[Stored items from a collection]
━━━━━━━━━━━━━━━━━━━━

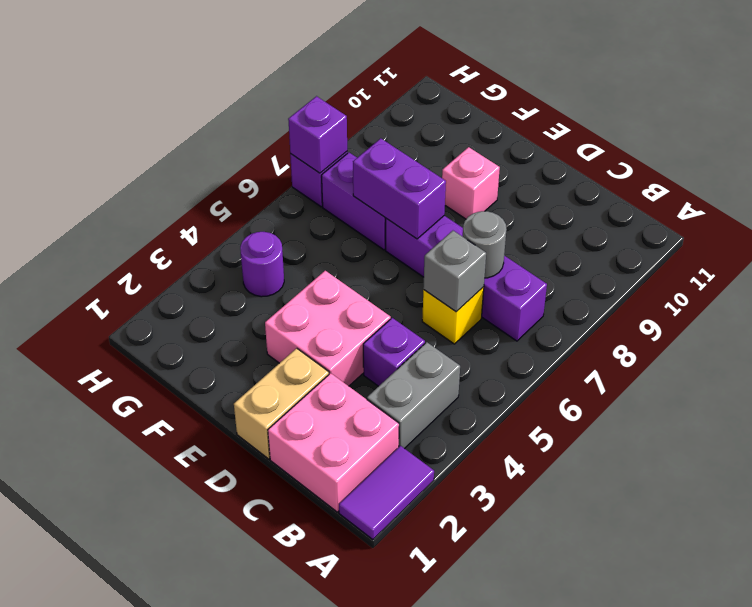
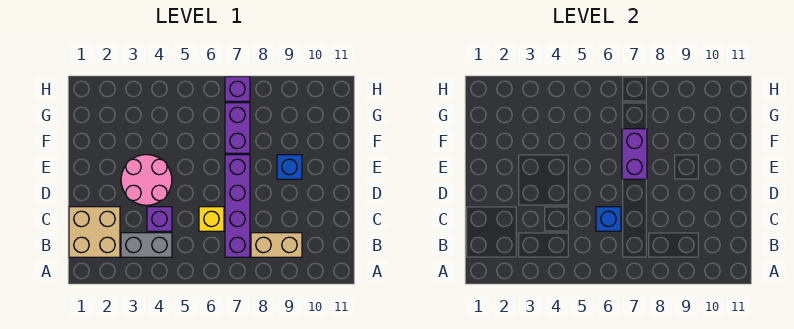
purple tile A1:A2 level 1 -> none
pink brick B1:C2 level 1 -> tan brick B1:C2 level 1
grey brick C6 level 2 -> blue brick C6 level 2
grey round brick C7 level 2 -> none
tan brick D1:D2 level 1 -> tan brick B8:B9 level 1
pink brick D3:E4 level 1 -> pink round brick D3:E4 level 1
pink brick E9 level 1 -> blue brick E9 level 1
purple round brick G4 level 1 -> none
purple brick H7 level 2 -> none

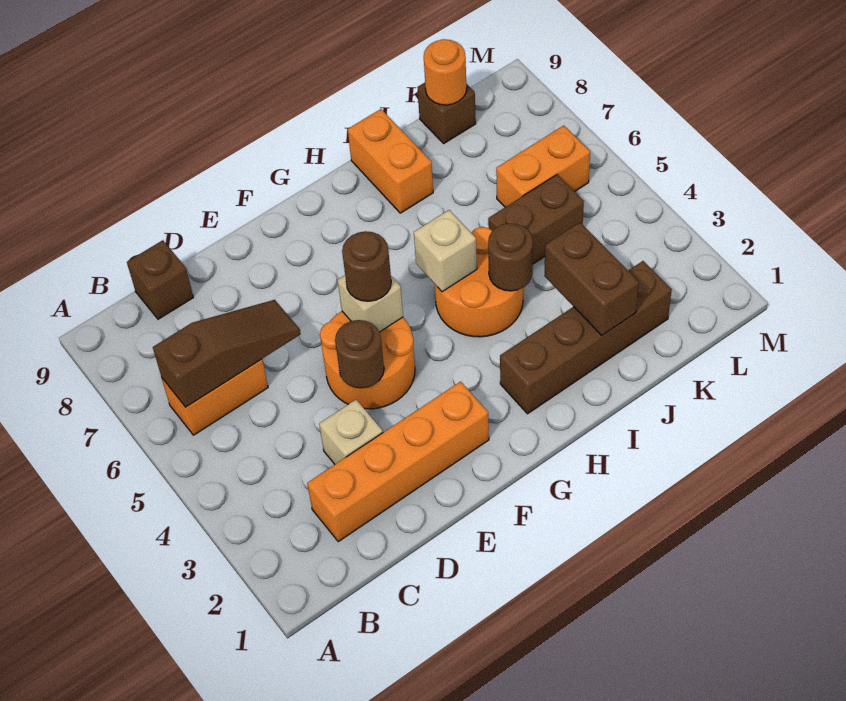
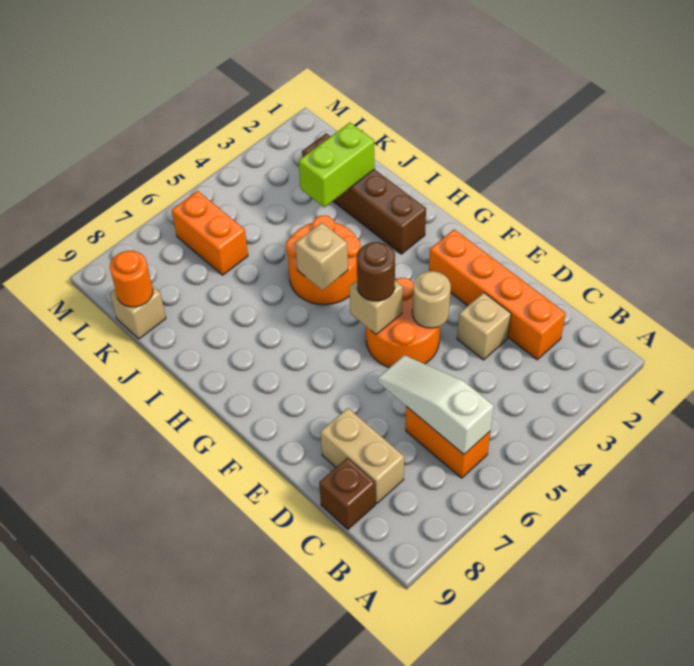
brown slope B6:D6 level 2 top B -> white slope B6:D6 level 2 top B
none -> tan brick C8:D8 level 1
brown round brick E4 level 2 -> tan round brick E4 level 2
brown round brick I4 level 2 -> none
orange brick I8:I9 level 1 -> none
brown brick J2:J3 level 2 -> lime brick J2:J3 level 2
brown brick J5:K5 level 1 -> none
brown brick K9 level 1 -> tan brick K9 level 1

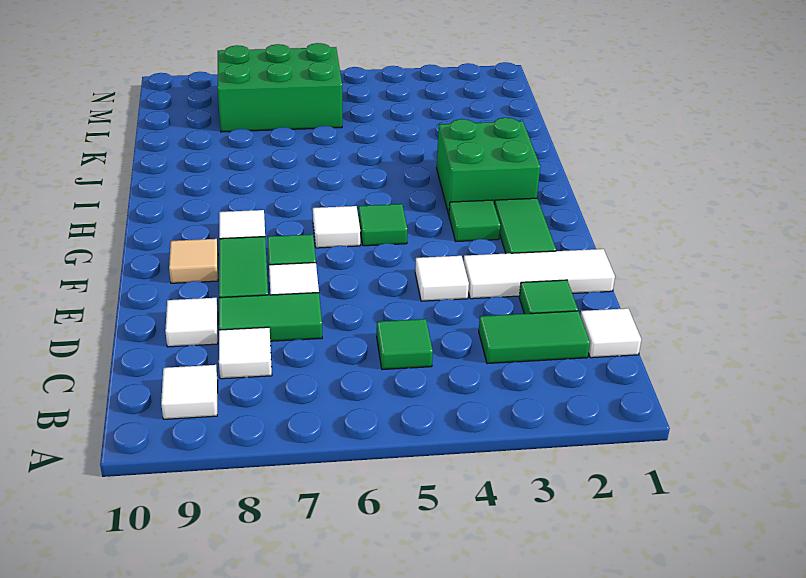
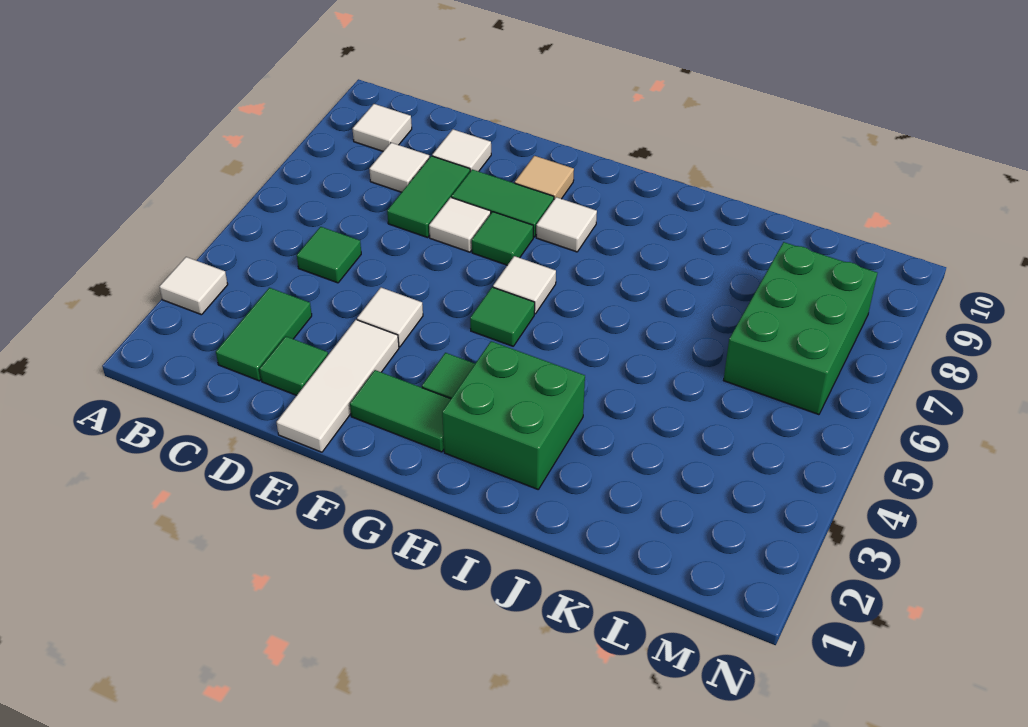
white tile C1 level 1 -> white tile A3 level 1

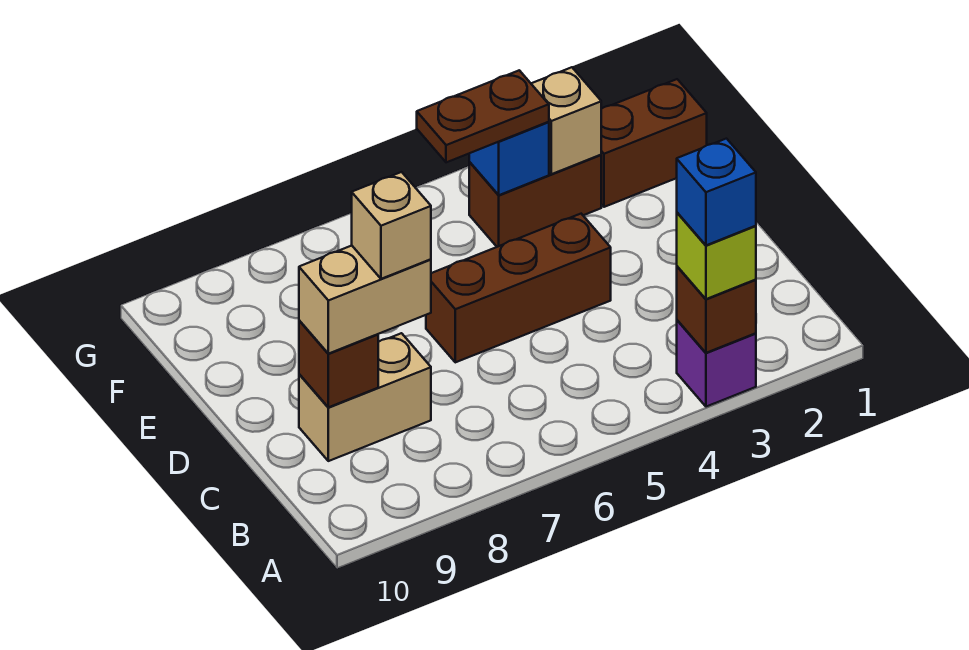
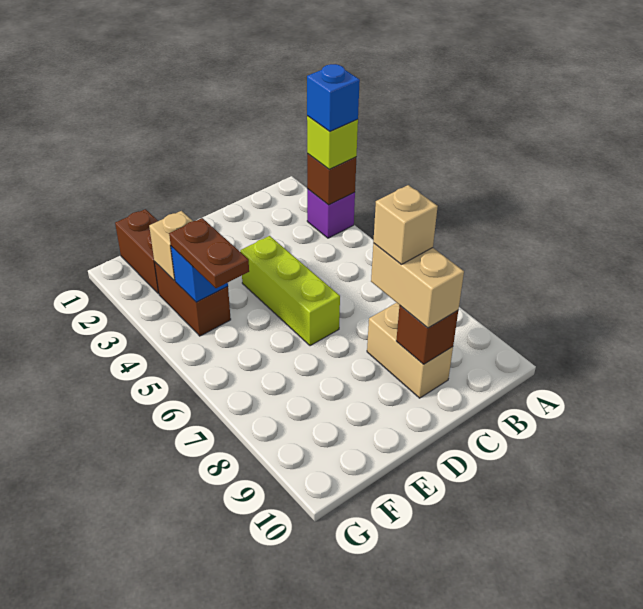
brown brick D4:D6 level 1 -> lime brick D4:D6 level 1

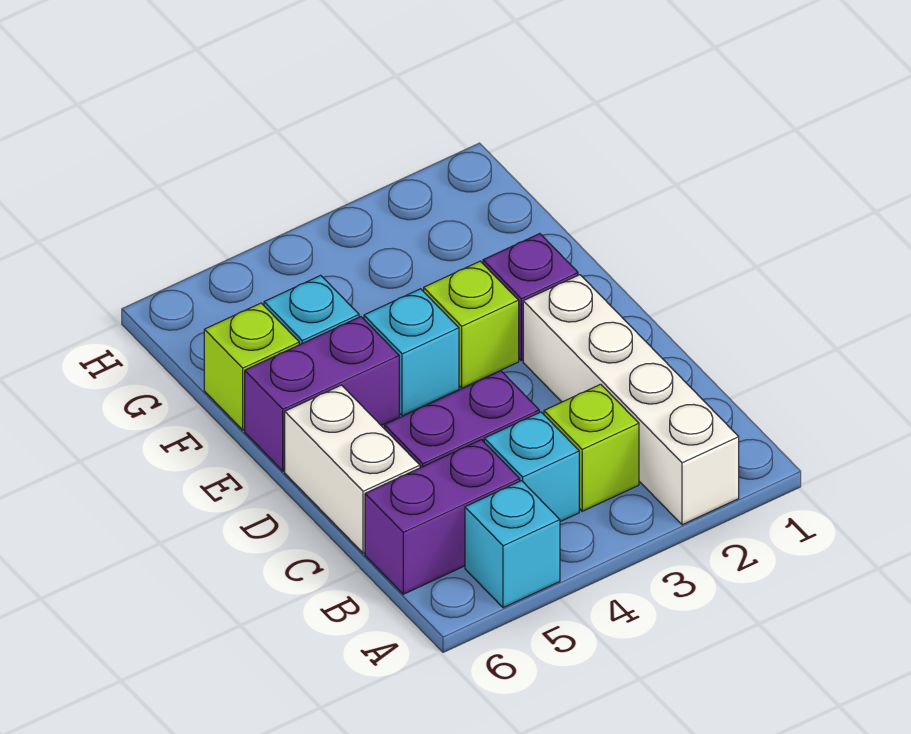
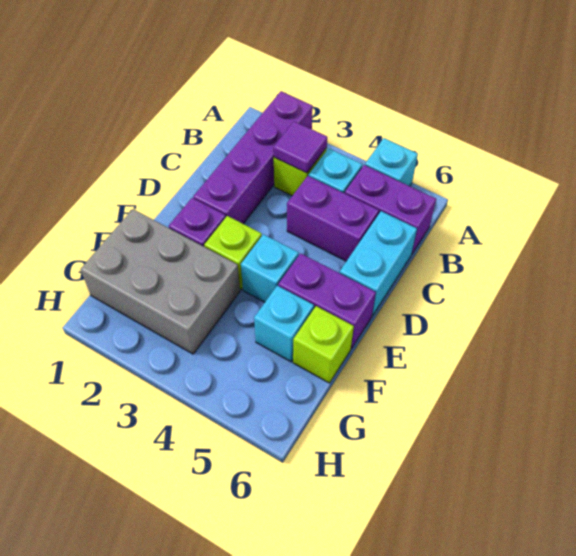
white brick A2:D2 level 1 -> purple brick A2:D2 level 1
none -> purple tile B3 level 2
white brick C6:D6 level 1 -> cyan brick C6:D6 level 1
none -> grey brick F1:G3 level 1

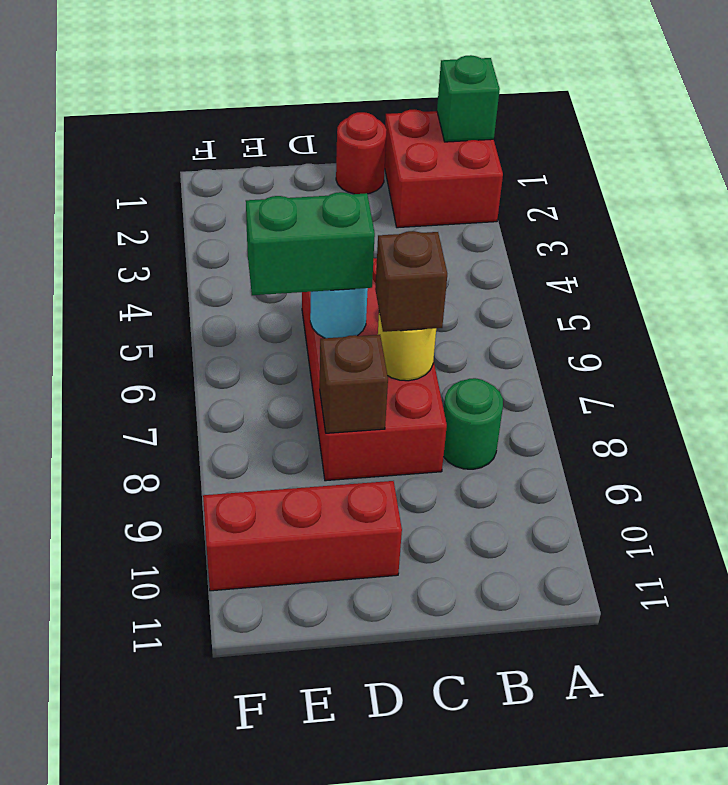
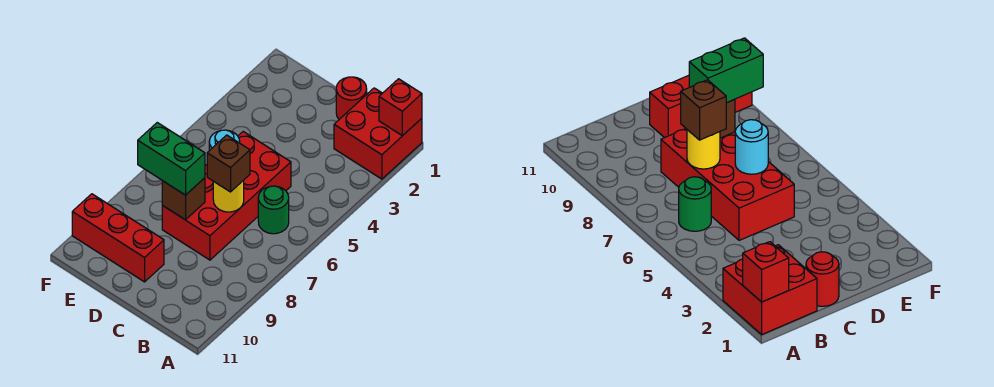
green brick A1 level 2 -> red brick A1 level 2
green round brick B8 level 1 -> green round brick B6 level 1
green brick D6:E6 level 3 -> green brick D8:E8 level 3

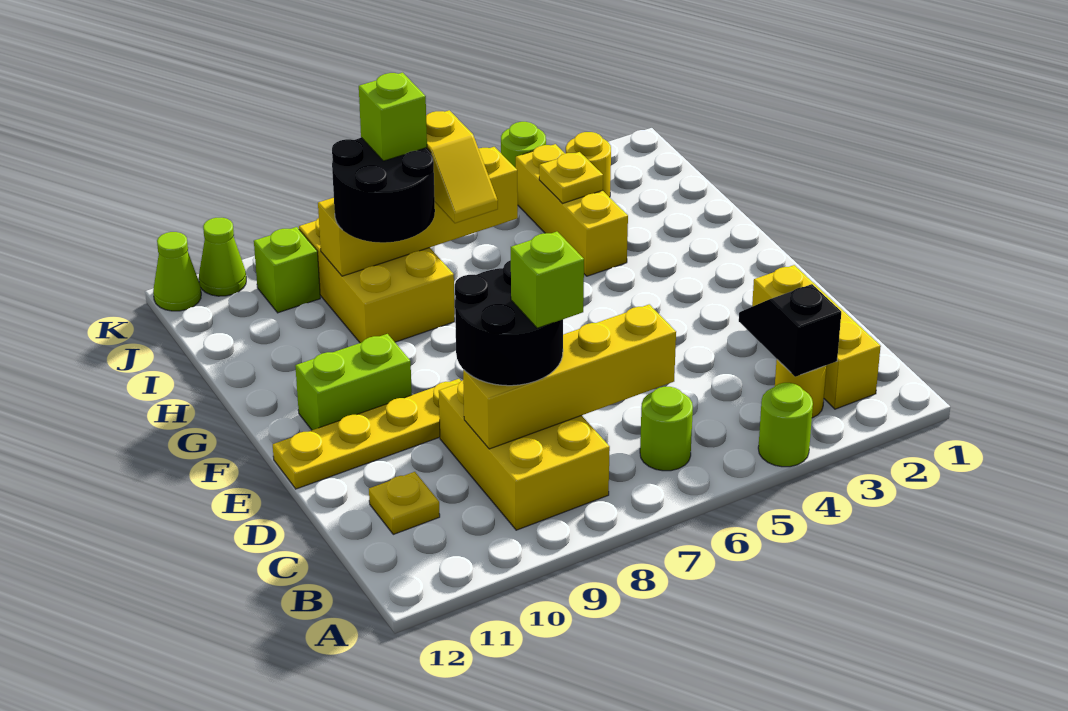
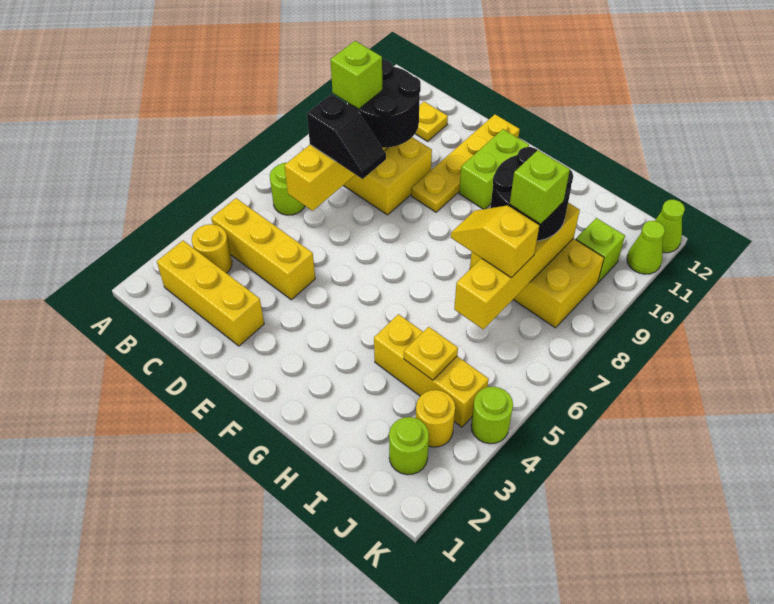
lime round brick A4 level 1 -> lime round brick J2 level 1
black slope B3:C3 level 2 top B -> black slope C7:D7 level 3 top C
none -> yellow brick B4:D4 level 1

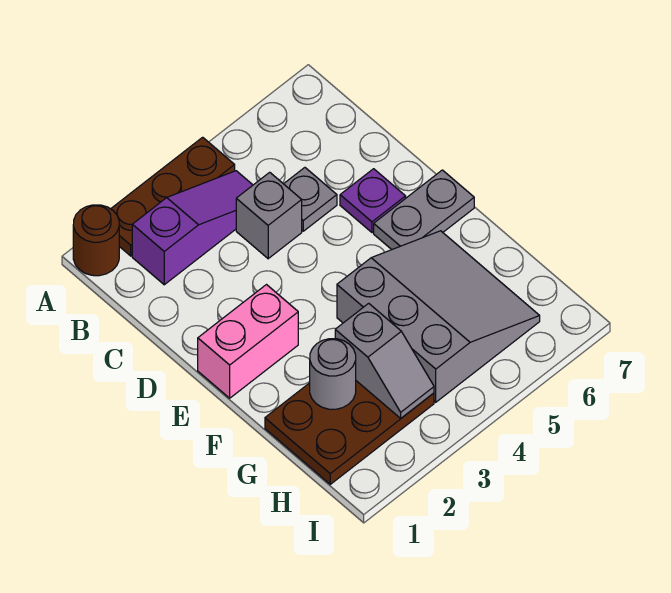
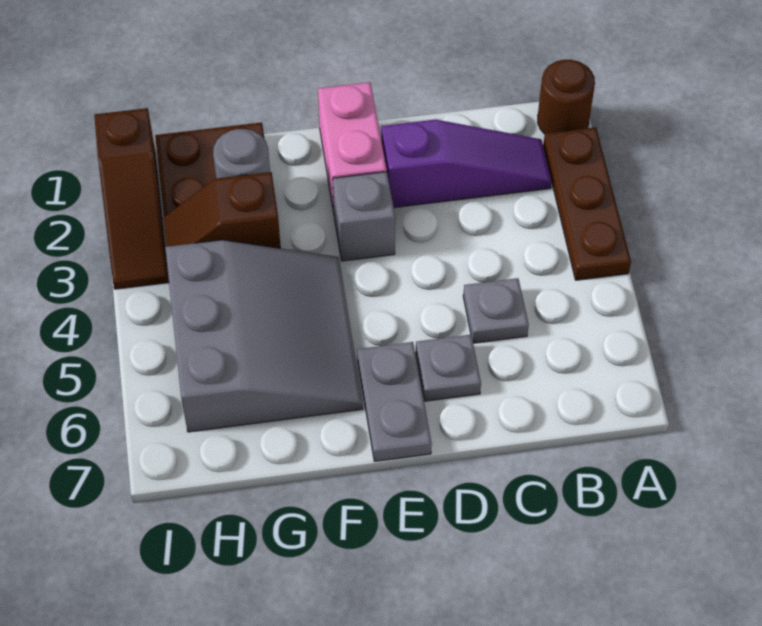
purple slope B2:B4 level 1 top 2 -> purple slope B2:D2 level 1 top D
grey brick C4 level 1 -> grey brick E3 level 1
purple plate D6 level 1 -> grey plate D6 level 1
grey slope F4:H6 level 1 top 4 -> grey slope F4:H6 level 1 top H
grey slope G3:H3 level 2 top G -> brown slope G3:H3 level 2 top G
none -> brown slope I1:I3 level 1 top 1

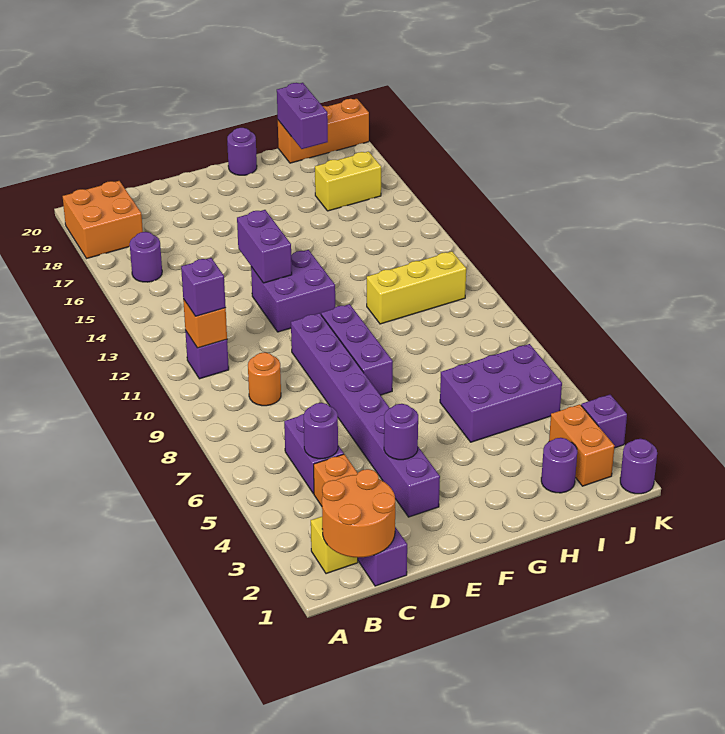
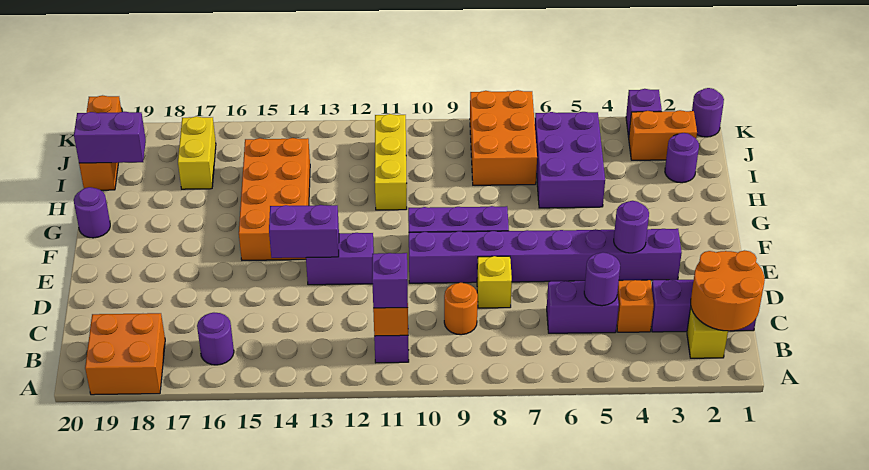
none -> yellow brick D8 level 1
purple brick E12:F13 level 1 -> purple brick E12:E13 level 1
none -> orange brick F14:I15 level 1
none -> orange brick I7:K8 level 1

━━━━━━━━━━━━━━━━━━━━

### Description of the task
Among the lines of the data, some contain the word "orange". How many are there? Reply with the number alone.

### Solution for this task
3